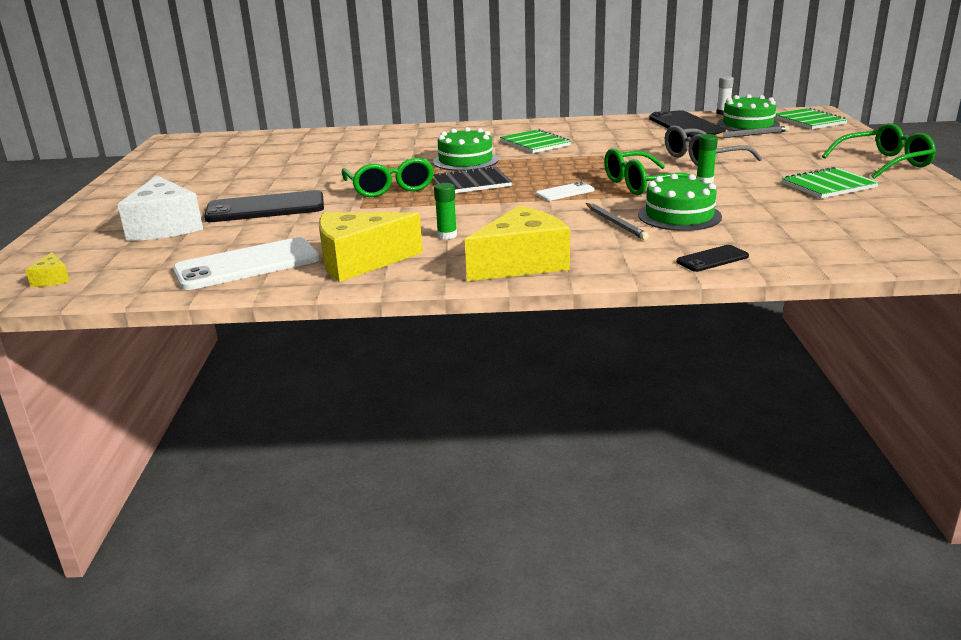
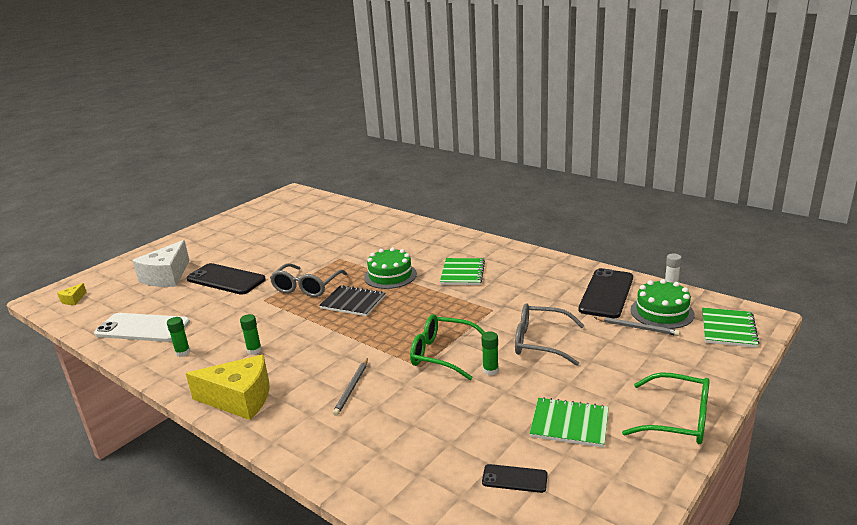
camera: 40 degrees right, 0 degrees up
(360, 262) = (183, 352): yellow cheese -> green glue stick
(390, 188) = (307, 287): green glasses -> grey glasses
(565, 192) = (384, 338): white phone -> none
(679, 216) = (401, 401): green cake -> none
(712, 259) = (334, 459): black phone -> black phone (514, 479)

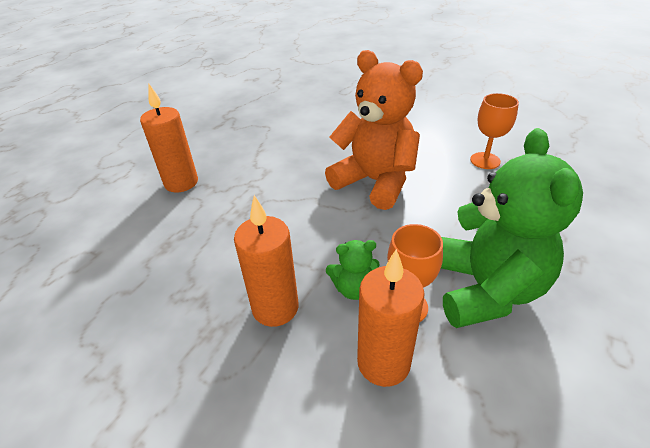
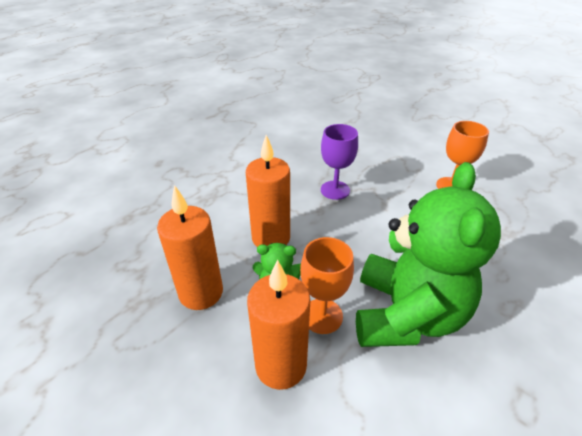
camera: 10 degrees right, 0 degrees up
(181, 183) = (161, 163): orange candle -> orange candle (271, 238)
(375, 182) = (335, 190): orange teddy bear -> purple goblet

....

* _PROBLEM DETAILS_
Pictures are to be excluded; all other material must be transcribed exactly.

* _WORKED SOLUTION_
camera: 40 degrees right, 0 degrees up
(360, 262) = (183, 352): yellow cheese -> green glue stick
(390, 188) = (307, 287): green glasses -> grey glasses
(565, 192) = (384, 338): white phone -> none
(679, 216) = (401, 401): green cake -> none
(712, 259) = (334, 459): black phone -> black phone (514, 479)

camera: 10 degrees right, 0 degrees up
(181, 183) = (161, 163): orange candle -> orange candle (271, 238)
(375, 182) = (335, 190): orange teddy bear -> purple goblet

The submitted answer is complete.